* WHAT IS BEING ASKED:
Write out exactly the lines below starting at the one containing "brown diamond: moved 4 px left, 5 px up" and ending at the one containing "red line: moved 12 px left, 5 px down". Omit every picture.

* INFORMATION:
==========
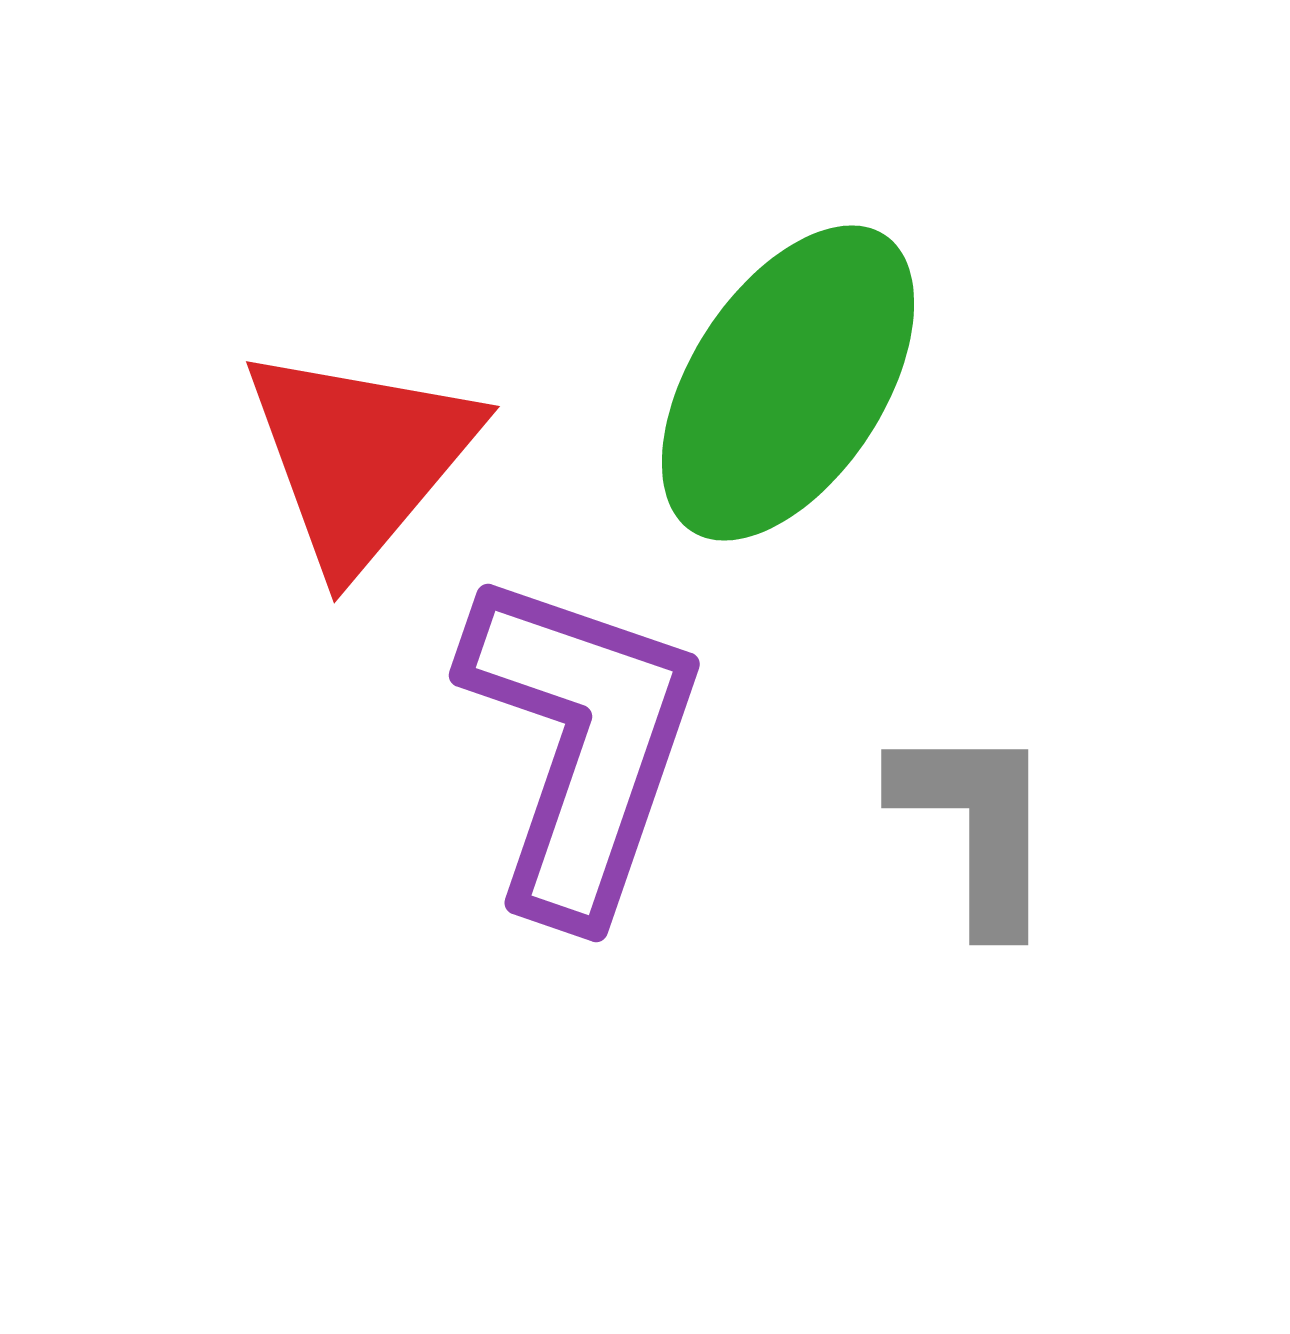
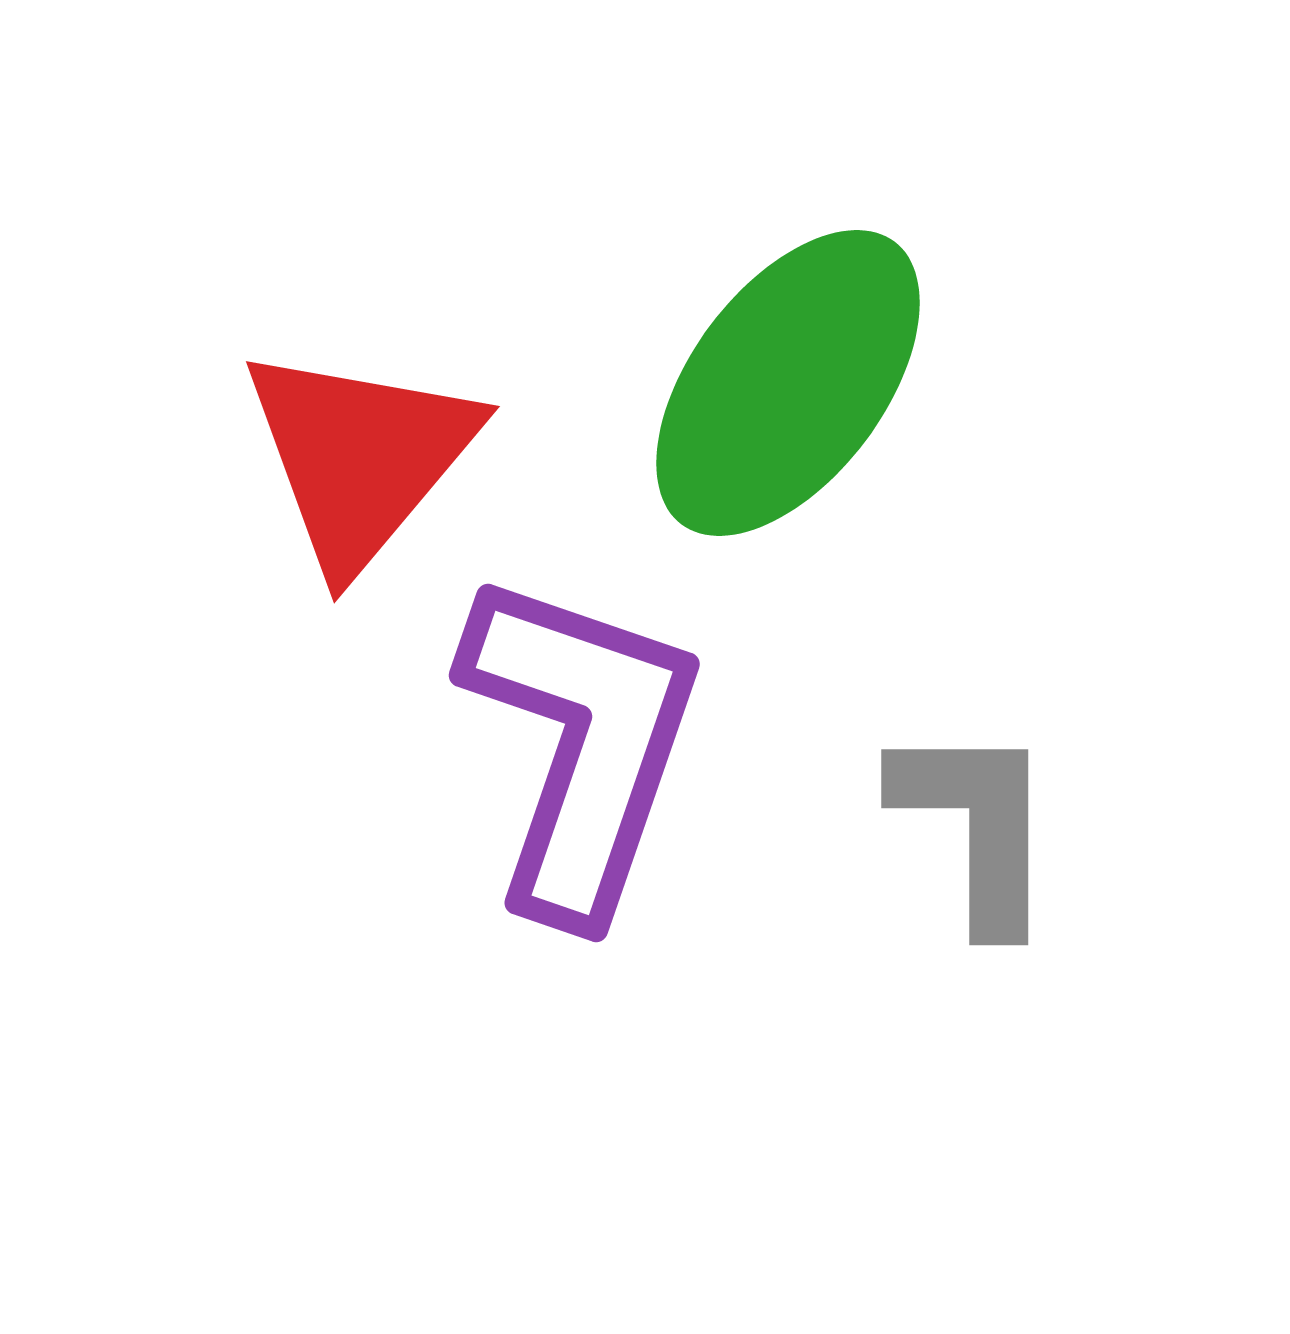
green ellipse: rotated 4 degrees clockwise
==========
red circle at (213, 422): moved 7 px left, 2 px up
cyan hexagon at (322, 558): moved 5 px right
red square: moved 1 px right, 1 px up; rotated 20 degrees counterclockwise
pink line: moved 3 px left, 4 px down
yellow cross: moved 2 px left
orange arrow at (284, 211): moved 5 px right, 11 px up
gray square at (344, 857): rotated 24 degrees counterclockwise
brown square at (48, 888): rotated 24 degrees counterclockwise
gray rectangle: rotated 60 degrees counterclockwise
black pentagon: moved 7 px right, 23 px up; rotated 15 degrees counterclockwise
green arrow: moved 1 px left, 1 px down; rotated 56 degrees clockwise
==========
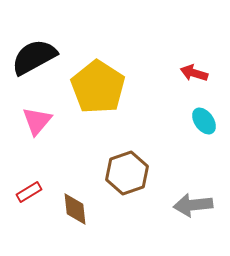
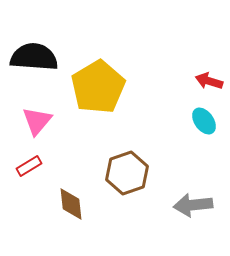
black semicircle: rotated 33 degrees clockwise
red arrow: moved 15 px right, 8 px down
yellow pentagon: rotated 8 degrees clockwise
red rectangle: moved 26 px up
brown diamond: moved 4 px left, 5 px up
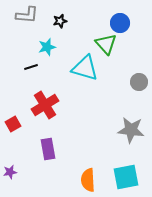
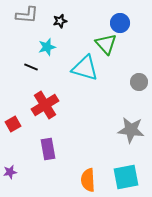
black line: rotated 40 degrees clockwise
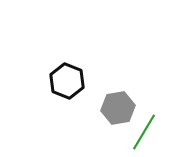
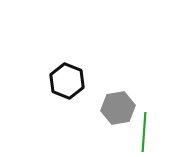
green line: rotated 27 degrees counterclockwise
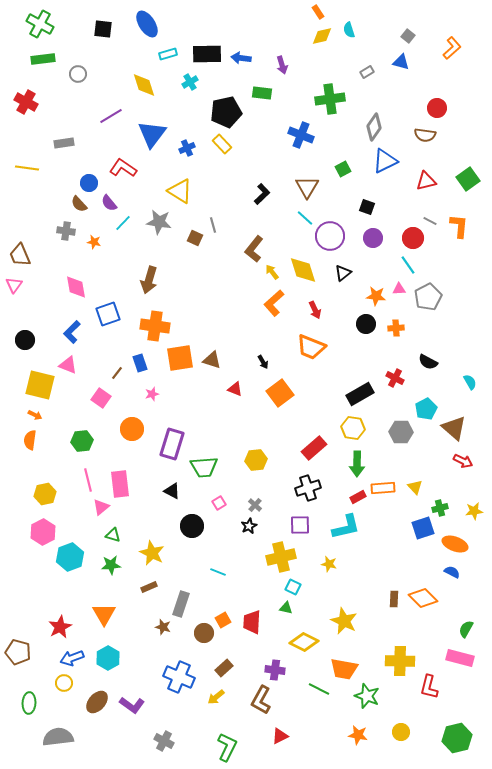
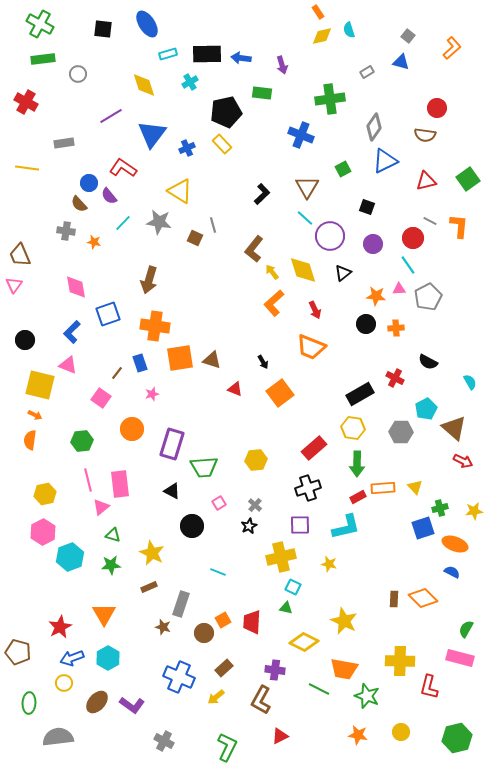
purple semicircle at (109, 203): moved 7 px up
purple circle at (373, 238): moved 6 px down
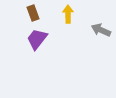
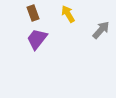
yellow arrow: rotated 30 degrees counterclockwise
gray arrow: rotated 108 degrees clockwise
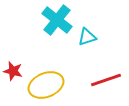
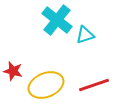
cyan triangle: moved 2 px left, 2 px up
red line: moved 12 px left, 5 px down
==========
* RESPONSE FOR THIS EXERCISE:
brown diamond: moved 4 px left, 5 px up
black line: rotated 40 degrees clockwise
green line: rotated 27 degrees counterclockwise
purple semicircle at (109, 203): moved 7 px up
purple circle at (373, 238): moved 6 px down
yellow arrow: rotated 30 degrees counterclockwise
gray arrow: rotated 108 degrees clockwise
cyan triangle: moved 2 px left, 2 px up
red line: moved 12 px left, 5 px down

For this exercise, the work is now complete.